Exercise objective: Transcribe exactly, and only, the lines that run from the one containing "(852, 210) = (670, 211): white" through the end of the records.

============

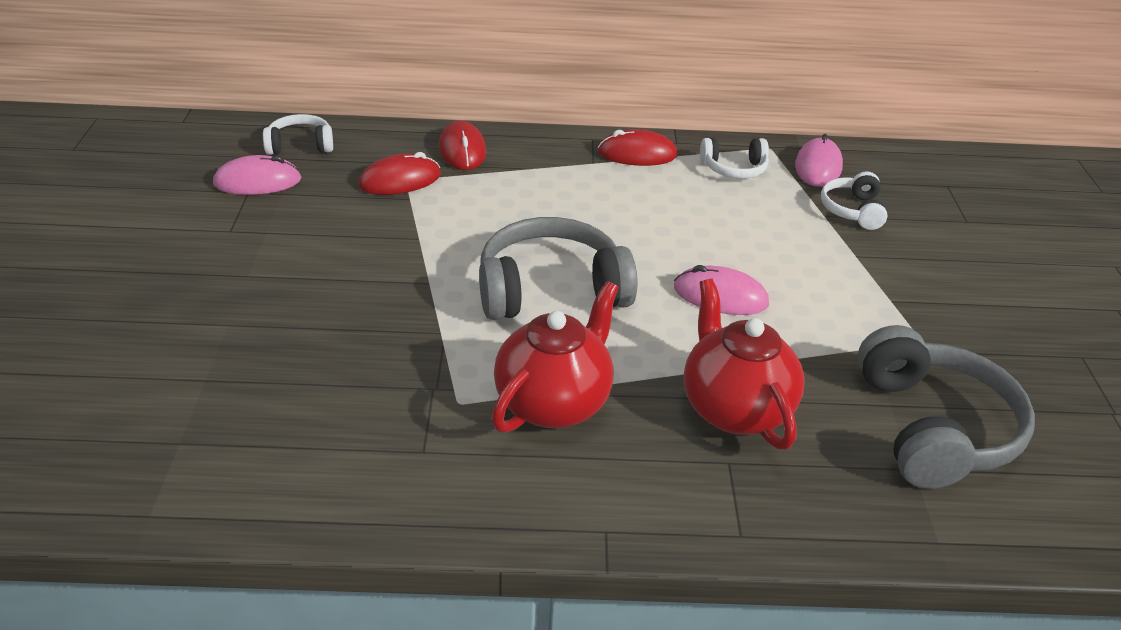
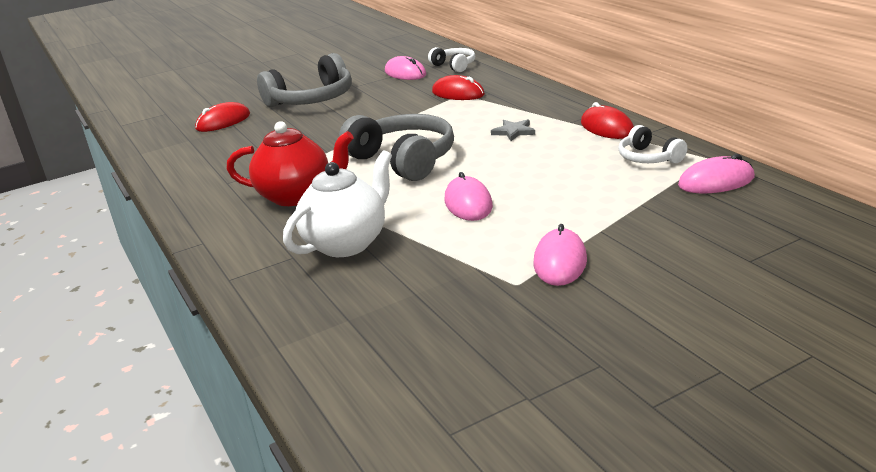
camera: 65 degrees right, 10 degrees down
(462, 150) = (517, 92): red mouse -> red mouse (223, 122)
(572, 199) = (514, 132): none -> grey star
(734, 409) = (347, 243): red teapot -> white teapot
(852, 210) = (670, 211): white headphones -> none
(896, 300) = (560, 262): none -> pink mouse
(933, 428) = (404, 316): grey headphones -> grey headphones (312, 100)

============

Result:
(852, 210) = (670, 211): white headphones -> none
(896, 300) = (560, 262): none -> pink mouse
(933, 428) = (404, 316): grey headphones -> grey headphones (312, 100)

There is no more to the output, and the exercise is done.